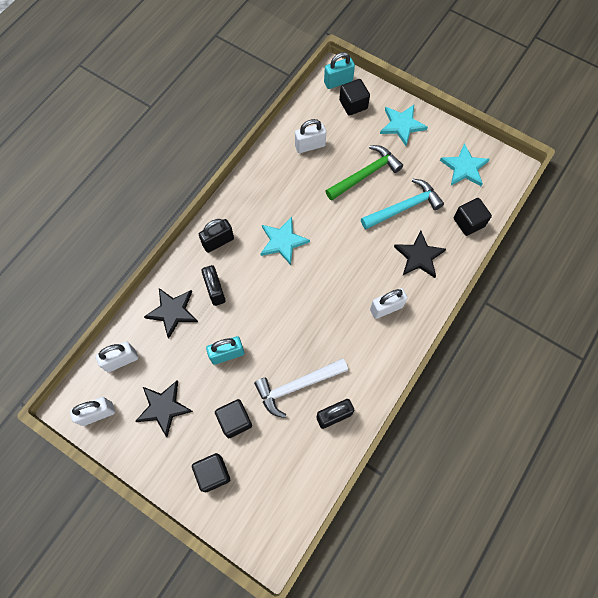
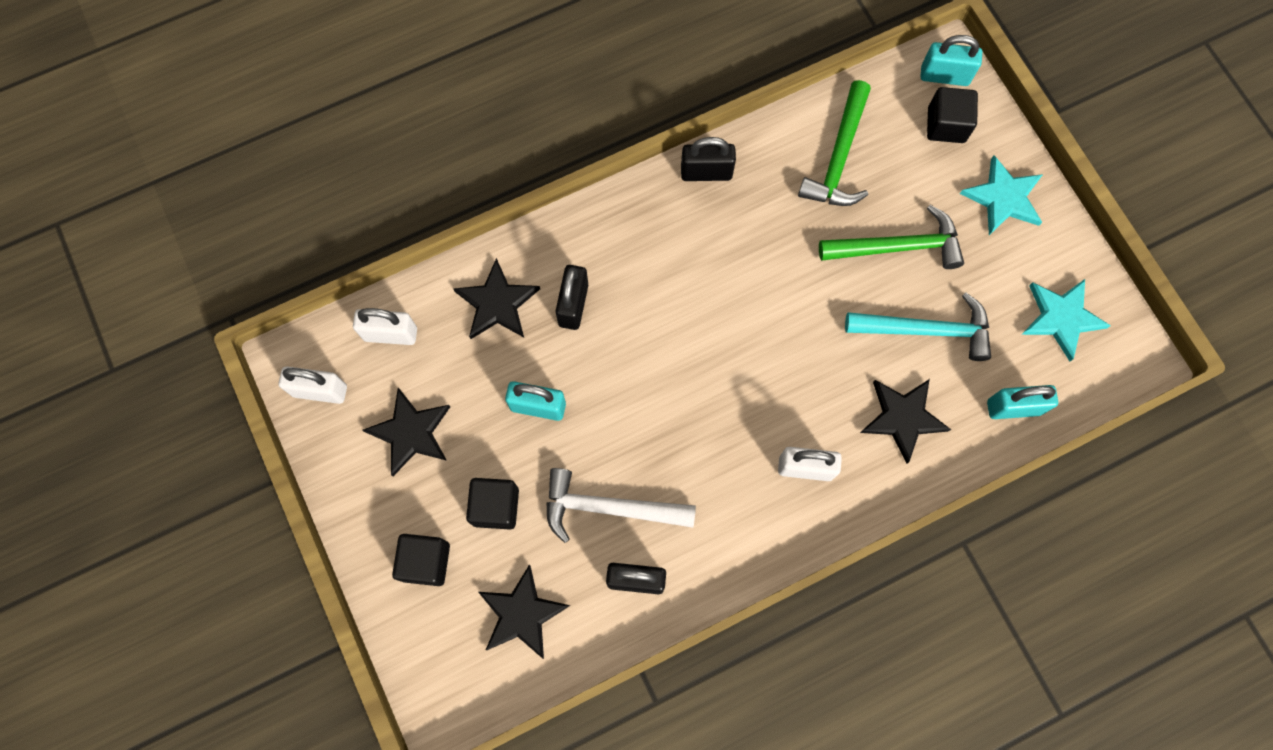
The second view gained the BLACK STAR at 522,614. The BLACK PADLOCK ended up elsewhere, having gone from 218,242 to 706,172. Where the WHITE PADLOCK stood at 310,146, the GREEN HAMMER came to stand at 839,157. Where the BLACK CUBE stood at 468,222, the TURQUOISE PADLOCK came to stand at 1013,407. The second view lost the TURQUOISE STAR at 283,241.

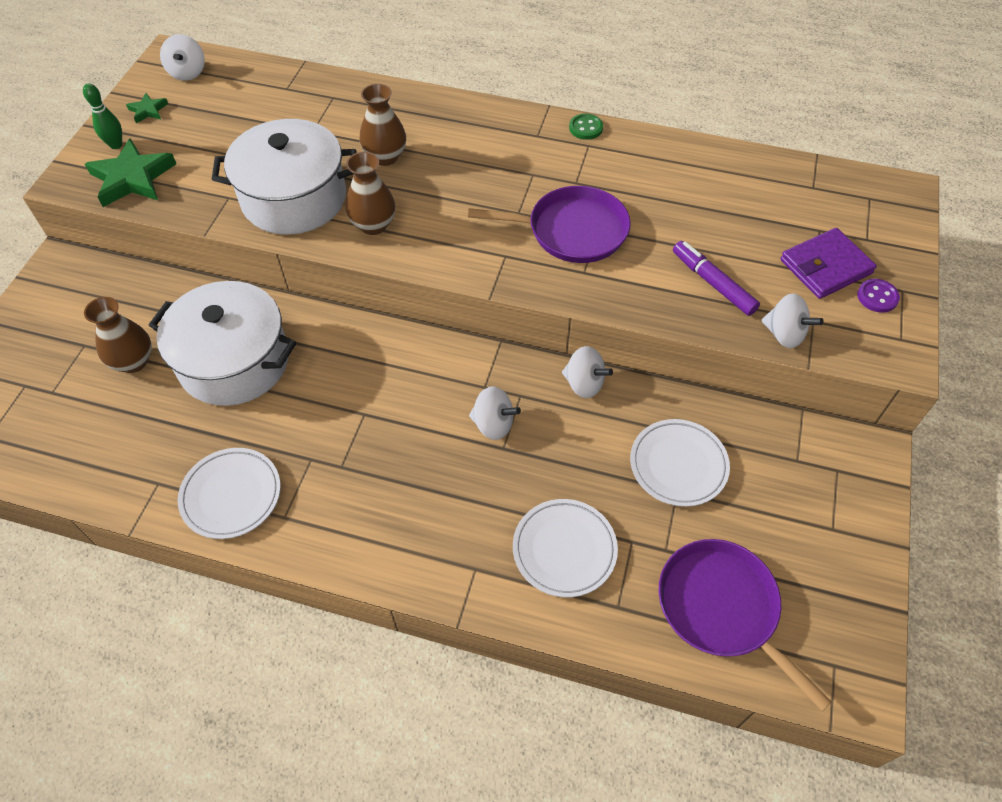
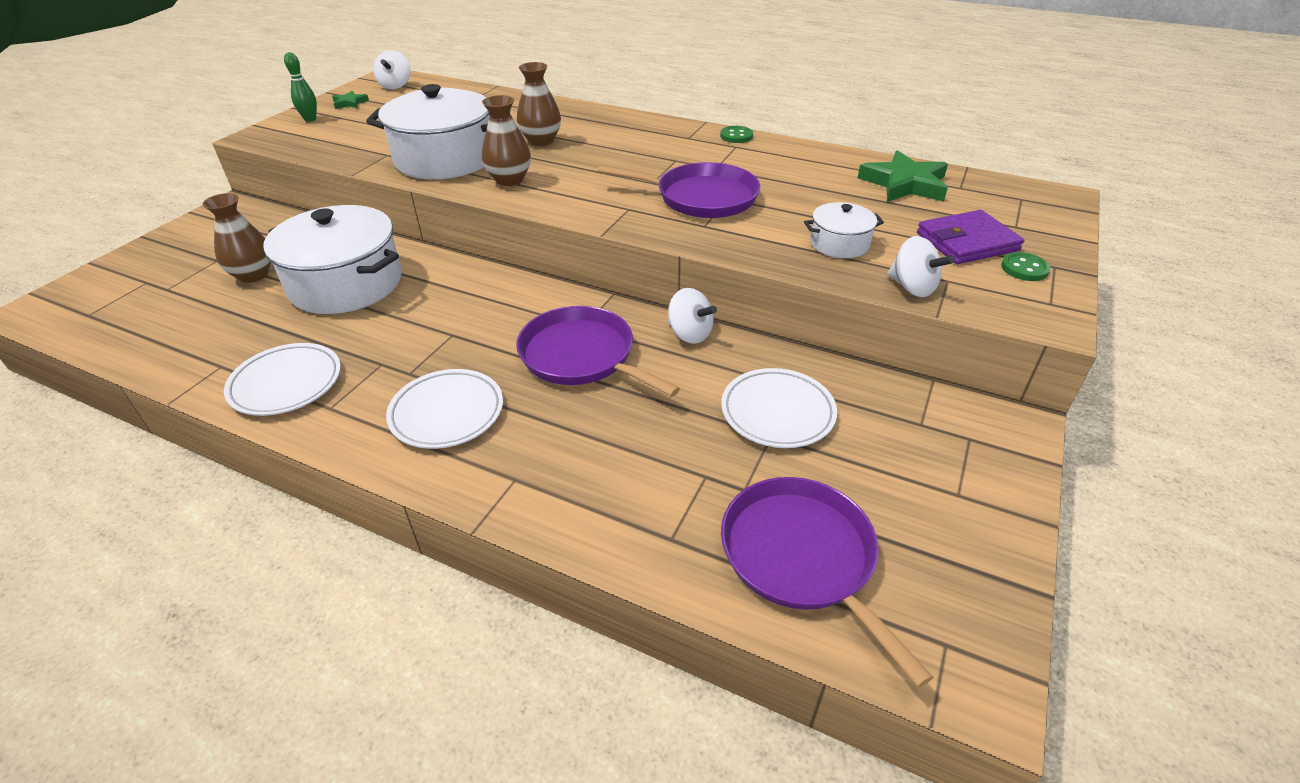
The WHITE PLATE ended up elsewhere, having gone from 564,550 to 447,413. Where the WHITE SPINNING TOP stood at 493,424, the PURPLE PAN came to stand at 582,356. Where the PURPLE MARKER stood at 713,283, the WHITE POT came to stand at 839,244. The GREEN STAR ended up elsewhere, having gone from 132,178 to 904,184. What was the PURPLE BUTTON at 877,297 turned into the GREEN BUTTON at 1024,268.

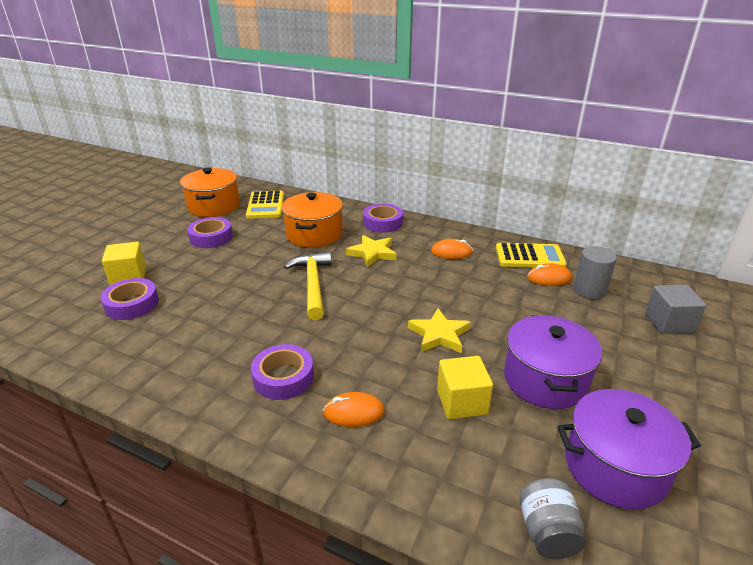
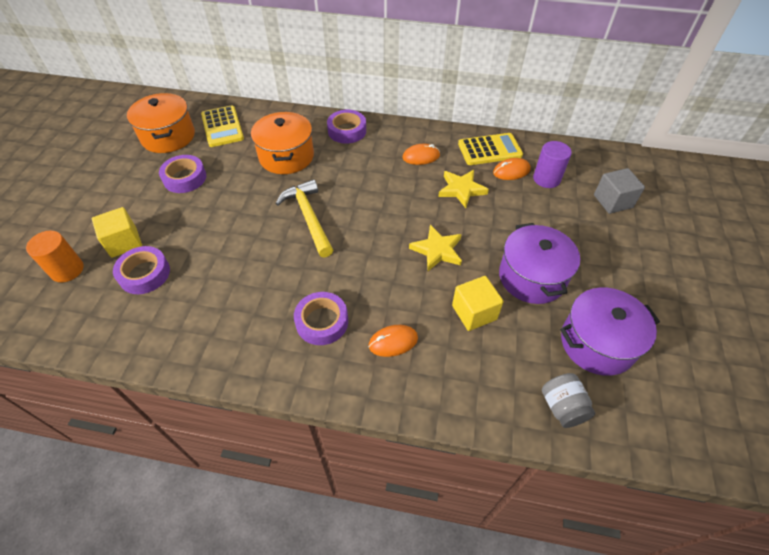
The second view gained the ORANGE CYLINDER at 67,270. The YELLOW STAR ended up elsewhere, having gone from 372,253 to 461,190. What was the GREY CYLINDER at 589,290 turned into the PURPLE CYLINDER at 546,179.

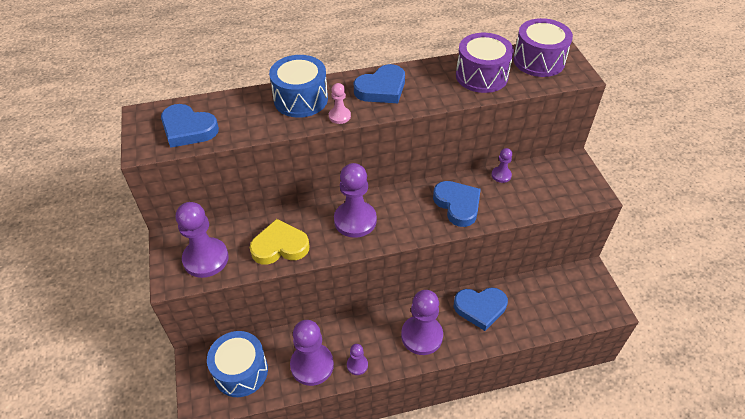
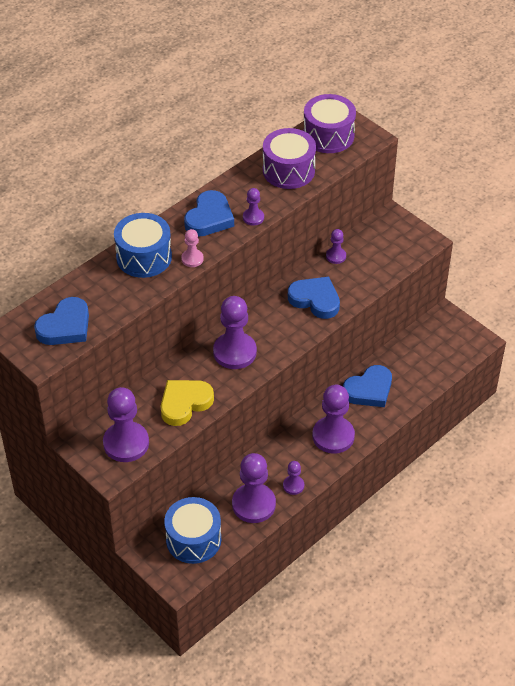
The BLUE HEART at 188,129 ended up facing another way, 45 degrees counterclockwise from before. The second view gained the PURPLE PAWN at 253,217.

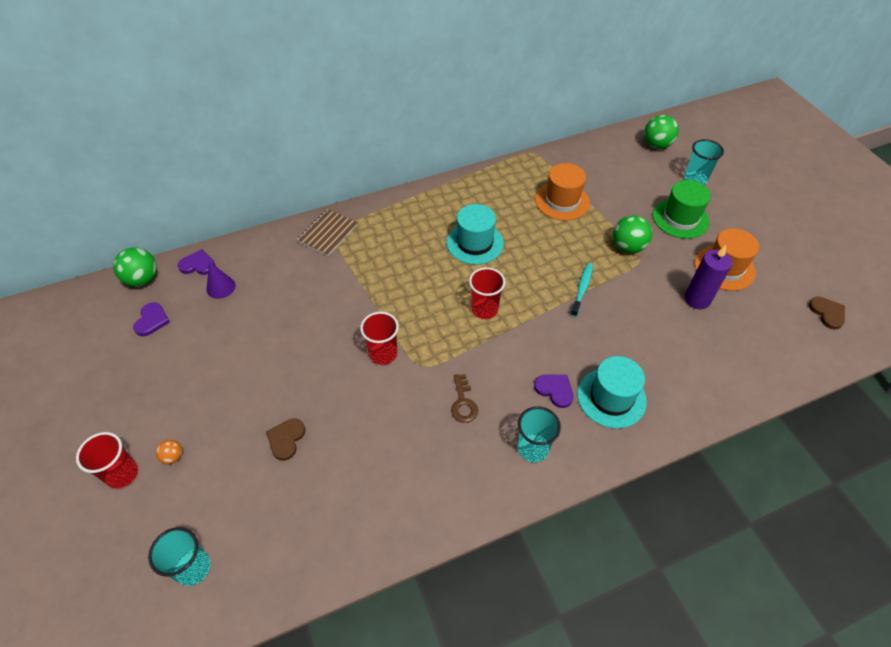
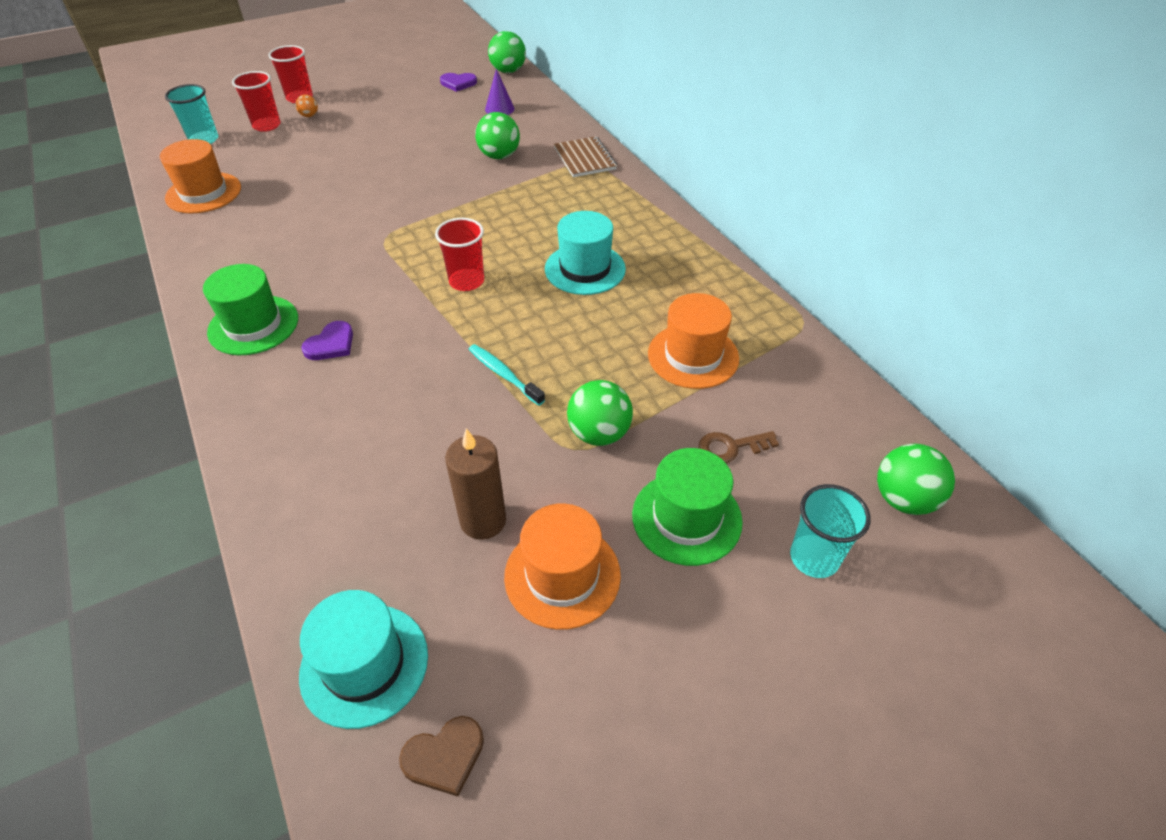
The second view gained the ORANGE HAT at 203,193. Where the TURQUOISE CUP stood at 533,448, the GREEN HAT came to stand at 253,325. The RED CUP ended up elsewhere, having gone from 383,354 to 266,125. The TURQUOISE HAT ended up elsewhere, having gone from 611,397 to 364,664. What was the PURPLE CANDLE at 697,299 turned into the BROWN CANDLE at 483,520. The TURQUOISE TOOTHBRUSH at 582,289 ended up facing another way, 150 degrees counterclockwise from before. The second view gained the GREEN BALL at 499,156. The BROWN NOTEBOOK at 328,233 ended up facing another way, 45 degrees clockwise from before. The BROWN KEY ended up elsewhere, having gone from 463,403 to 731,447. The second view lost the PURPLE HEART at 198,265. The second view lost the BROWN HEART at 286,439.

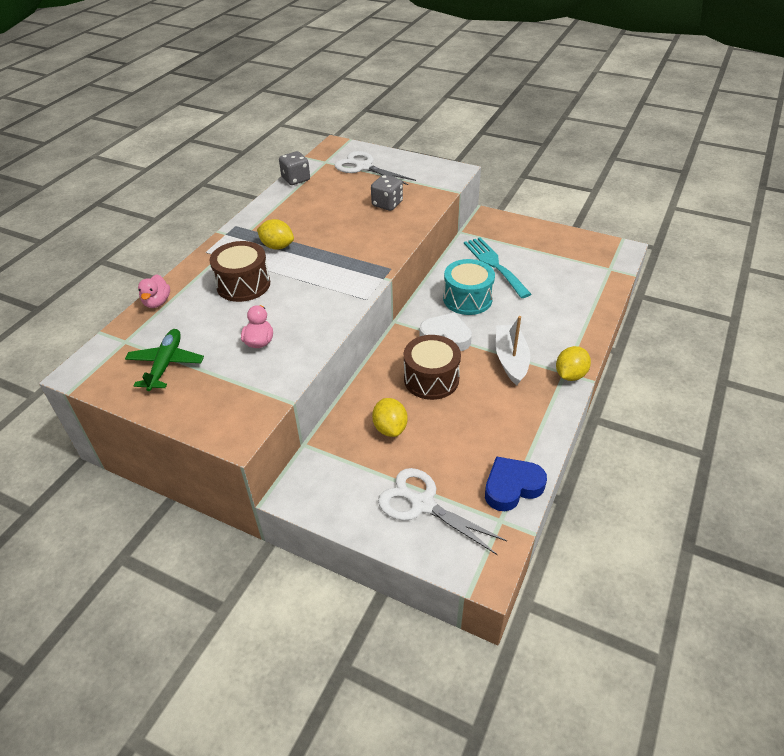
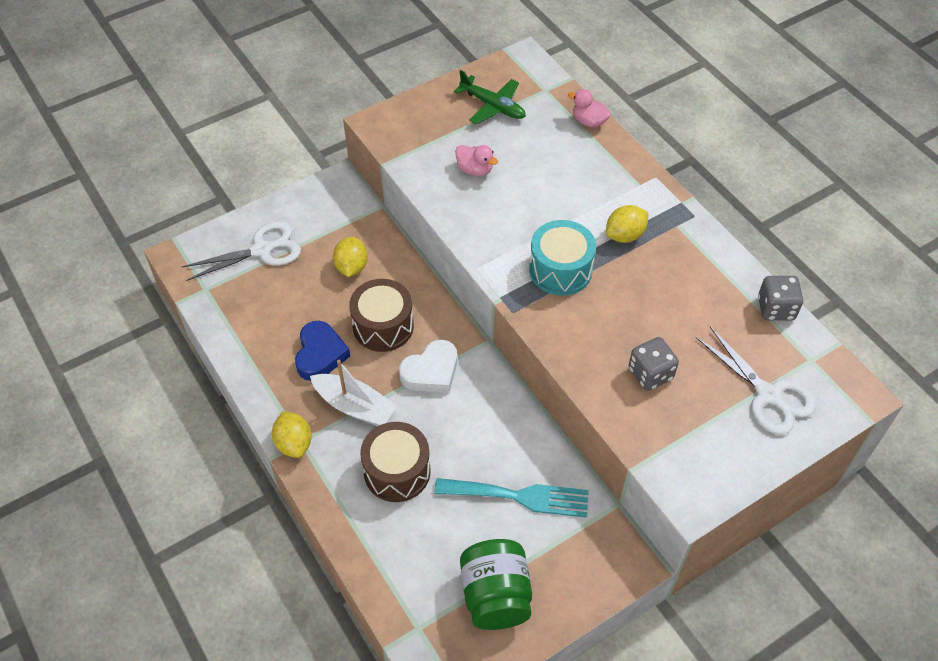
The BLUE HEART ended up elsewhere, having gone from 512,487 to 320,354. The YELLOW LEMON at 390,428 ended up facing another way, 75 degrees clockwise from before. The BROWN DRUM ended up elsewhere, having gone from 243,284 to 397,471. The second view gained the GREEN JAR at 496,596. The TURQUOISE DRUM ended up elsewhere, having gone from 467,299 to 560,270. The WHITE SCISSORS at 363,167 ended up facing another way, 75 degrees clockwise from before.

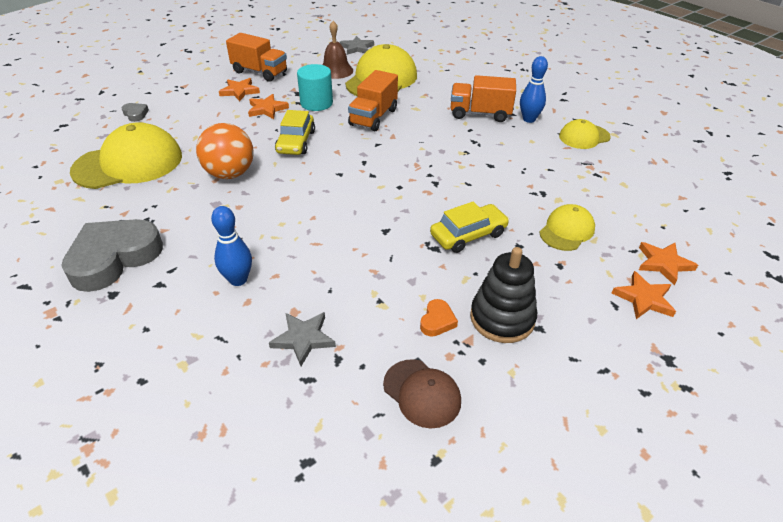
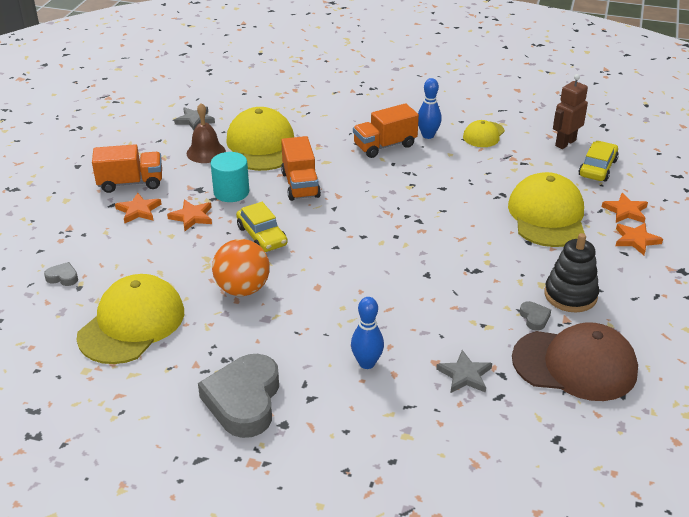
The size of the YELLOW CAP at 566,230 changed by a factor of 1.86. The size of the BROWN CAP at 422,393 changed by a factor of 1.86. What was the ORANGE HEART at 437,321 turned into the GREY HEART at 534,318. The second view gained the BROWN ROBOT at 565,143. The YELLOW CAR ended up elsewhere, having gone from 468,235 to 597,168.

*-*-*

### The problem
Reproduce all of the records above exactly, but exclude the pictures.

### Task answer
The second view gained the BLACK STAR at 522,614. The BLACK PADLOCK ended up elsewhere, having gone from 218,242 to 706,172. Where the WHITE PADLOCK stood at 310,146, the GREEN HAMMER came to stand at 839,157. Where the BLACK CUBE stood at 468,222, the TURQUOISE PADLOCK came to stand at 1013,407. The second view lost the TURQUOISE STAR at 283,241.

The WHITE PLATE ended up elsewhere, having gone from 564,550 to 447,413. Where the WHITE SPINNING TOP stood at 493,424, the PURPLE PAN came to stand at 582,356. Where the PURPLE MARKER stood at 713,283, the WHITE POT came to stand at 839,244. The GREEN STAR ended up elsewhere, having gone from 132,178 to 904,184. What was the PURPLE BUTTON at 877,297 turned into the GREEN BUTTON at 1024,268.

The second view gained the ORANGE CYLINDER at 67,270. The YELLOW STAR ended up elsewhere, having gone from 372,253 to 461,190. What was the GREY CYLINDER at 589,290 turned into the PURPLE CYLINDER at 546,179.

The BLUE HEART at 188,129 ended up facing another way, 45 degrees counterclockwise from before. The second view gained the PURPLE PAWN at 253,217.

The second view gained the ORANGE HAT at 203,193. Where the TURQUOISE CUP stood at 533,448, the GREEN HAT came to stand at 253,325. The RED CUP ended up elsewhere, having gone from 383,354 to 266,125. The TURQUOISE HAT ended up elsewhere, having gone from 611,397 to 364,664. What was the PURPLE CANDLE at 697,299 turned into the BROWN CANDLE at 483,520. The TURQUOISE TOOTHBRUSH at 582,289 ended up facing another way, 150 degrees counterclockwise from before. The second view gained the GREEN BALL at 499,156. The BROWN NOTEBOOK at 328,233 ended up facing another way, 45 degrees clockwise from before. The BROWN KEY ended up elsewhere, having gone from 463,403 to 731,447. The second view lost the PURPLE HEART at 198,265. The second view lost the BROWN HEART at 286,439.

The BLUE HEART ended up elsewhere, having gone from 512,487 to 320,354. The YELLOW LEMON at 390,428 ended up facing another way, 75 degrees clockwise from before. The BROWN DRUM ended up elsewhere, having gone from 243,284 to 397,471. The second view gained the GREEN JAR at 496,596. The TURQUOISE DRUM ended up elsewhere, having gone from 467,299 to 560,270. The WHITE SCISSORS at 363,167 ended up facing another way, 75 degrees clockwise from before.

The size of the YELLOW CAP at 566,230 changed by a factor of 1.86. The size of the BROWN CAP at 422,393 changed by a factor of 1.86. What was the ORANGE HEART at 437,321 turned into the GREY HEART at 534,318. The second view gained the BROWN ROBOT at 565,143. The YELLOW CAR ended up elsewhere, having gone from 468,235 to 597,168.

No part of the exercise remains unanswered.